[Directions for this task] Within the material below, locate the line with "The camera went 65" and the line with "The Käse (orange)", then return those two lines and all lines between them, exactly as written.

[Dataset records]
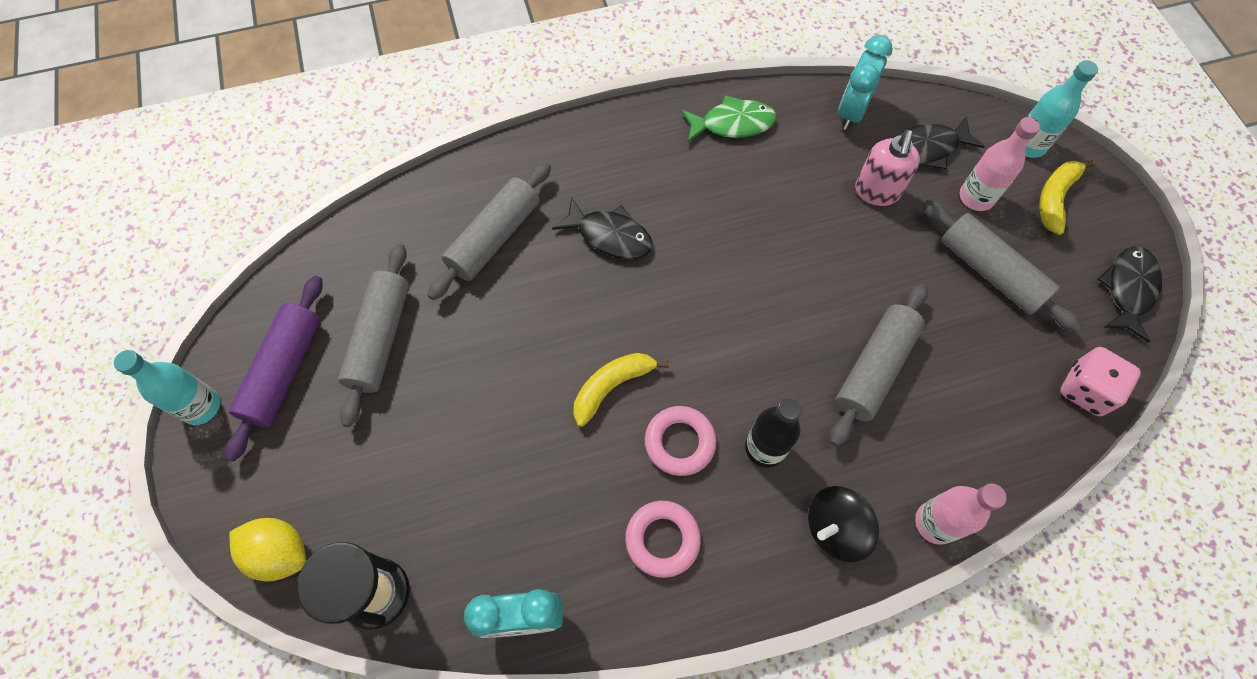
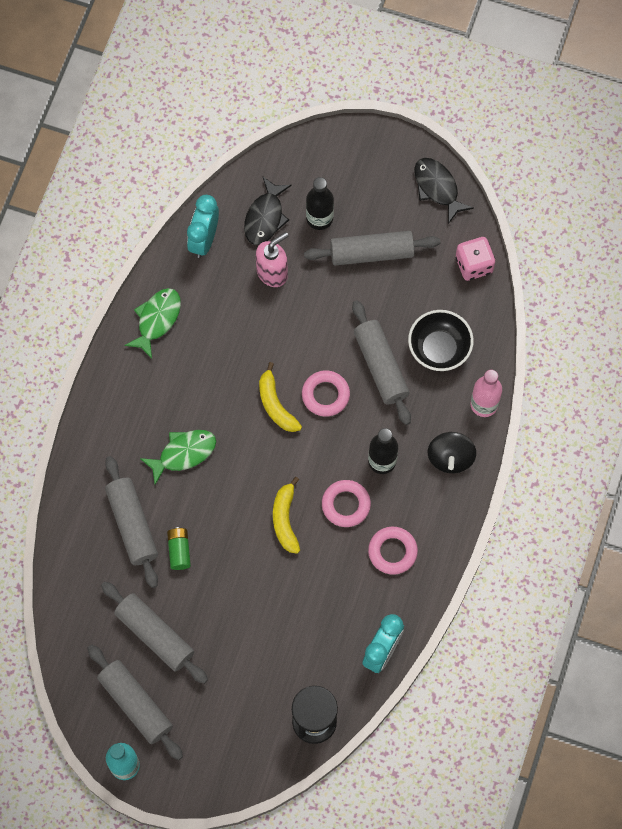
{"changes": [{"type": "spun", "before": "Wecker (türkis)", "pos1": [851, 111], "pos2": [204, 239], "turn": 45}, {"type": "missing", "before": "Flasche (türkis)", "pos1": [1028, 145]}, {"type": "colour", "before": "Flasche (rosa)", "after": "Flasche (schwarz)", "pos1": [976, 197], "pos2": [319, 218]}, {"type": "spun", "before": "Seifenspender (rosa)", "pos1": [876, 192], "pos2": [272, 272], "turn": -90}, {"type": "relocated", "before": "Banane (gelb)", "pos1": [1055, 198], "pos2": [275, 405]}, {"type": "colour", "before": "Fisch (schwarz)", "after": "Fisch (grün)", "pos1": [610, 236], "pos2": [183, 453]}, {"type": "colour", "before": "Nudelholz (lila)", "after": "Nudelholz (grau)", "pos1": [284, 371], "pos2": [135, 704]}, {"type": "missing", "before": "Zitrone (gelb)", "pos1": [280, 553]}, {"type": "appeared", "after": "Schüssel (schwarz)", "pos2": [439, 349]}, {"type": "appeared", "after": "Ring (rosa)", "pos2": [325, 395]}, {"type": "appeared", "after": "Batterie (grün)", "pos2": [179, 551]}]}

* * *

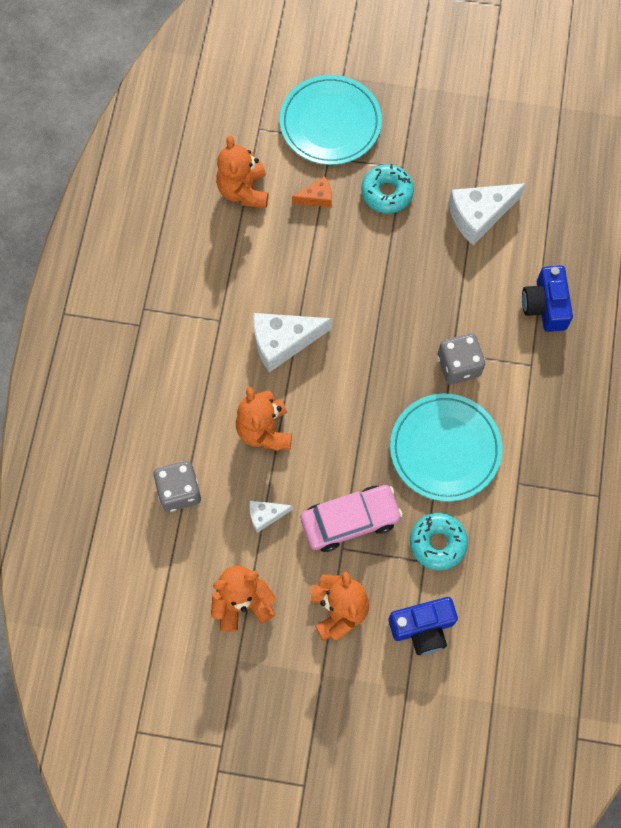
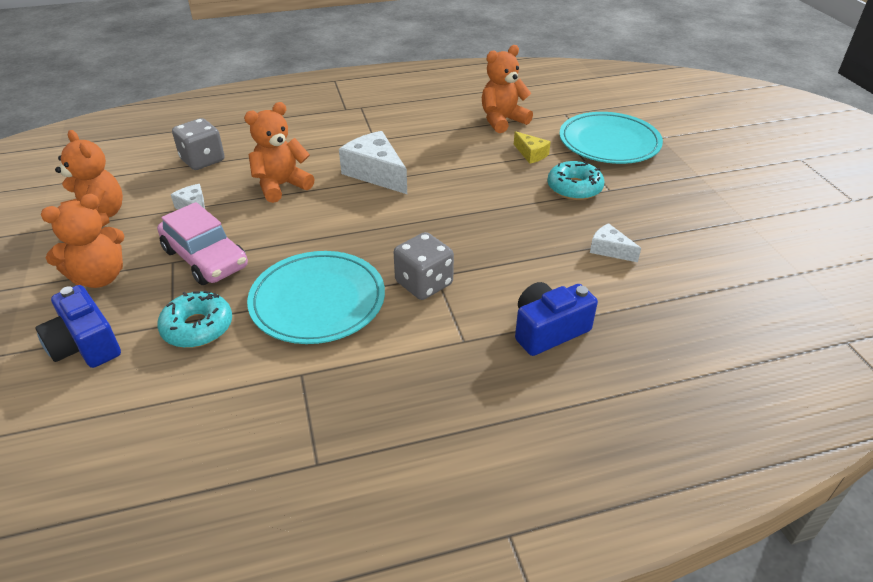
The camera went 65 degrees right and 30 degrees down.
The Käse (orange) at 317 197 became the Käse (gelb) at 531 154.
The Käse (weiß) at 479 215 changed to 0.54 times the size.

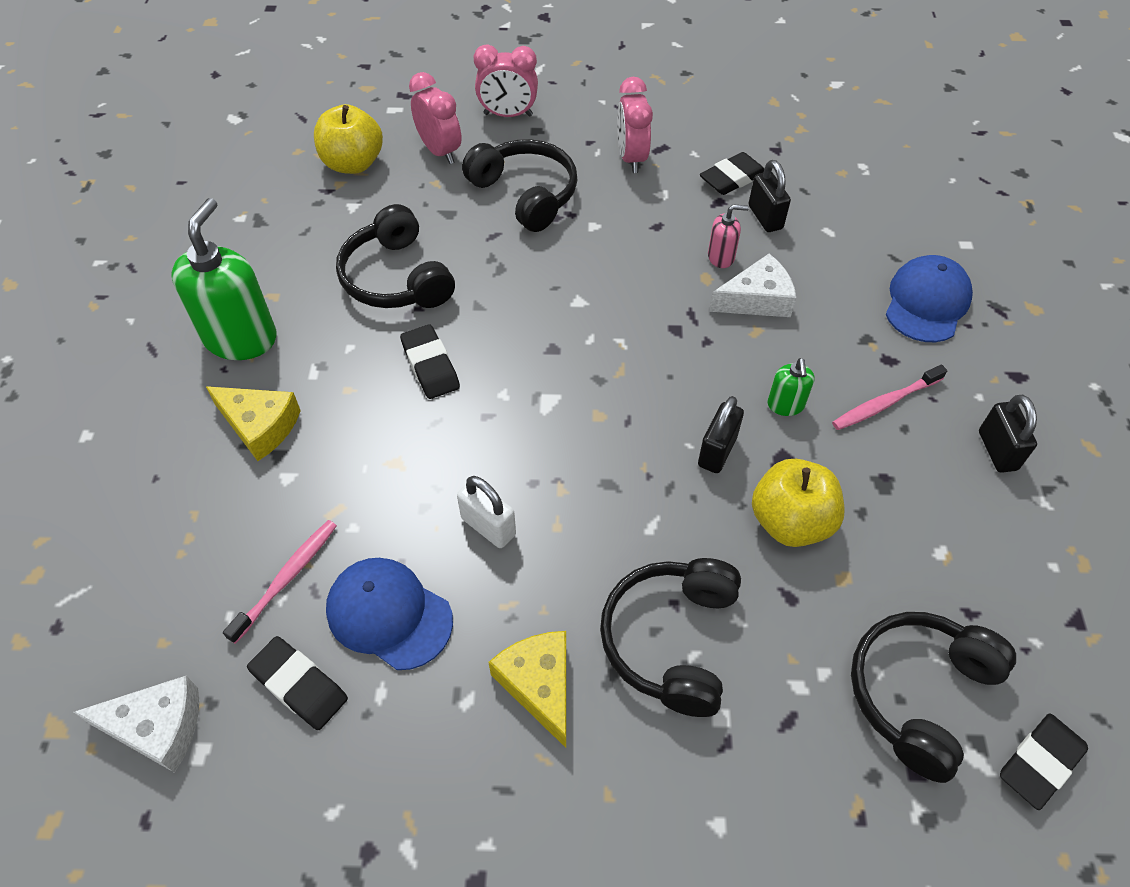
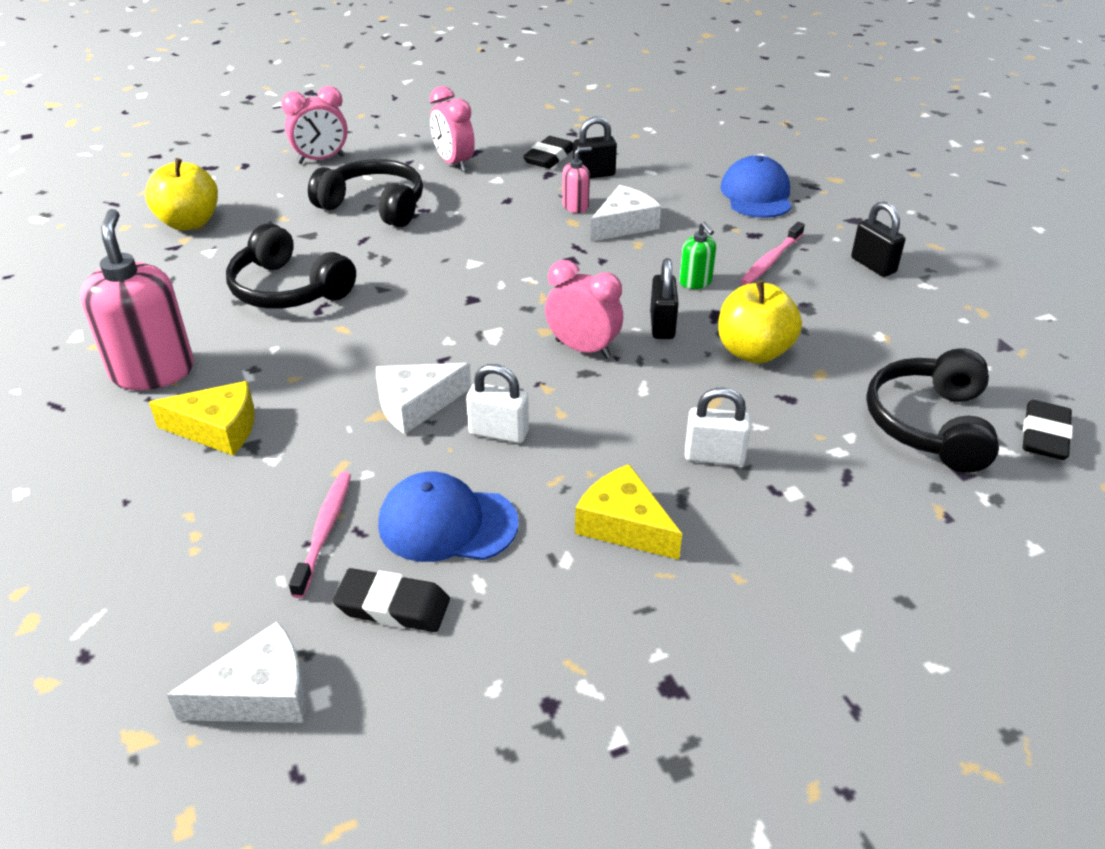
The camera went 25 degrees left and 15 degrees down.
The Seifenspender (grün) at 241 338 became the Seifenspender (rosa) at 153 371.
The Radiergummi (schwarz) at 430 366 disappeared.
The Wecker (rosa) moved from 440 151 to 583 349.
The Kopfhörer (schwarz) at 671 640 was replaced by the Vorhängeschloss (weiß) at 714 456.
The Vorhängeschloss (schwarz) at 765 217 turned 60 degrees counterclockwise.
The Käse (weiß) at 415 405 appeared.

[Answer area]
The camera went 65 degrees right and 30 degrees down.
The Käse (orange) at 317 197 became the Käse (gelb) at 531 154.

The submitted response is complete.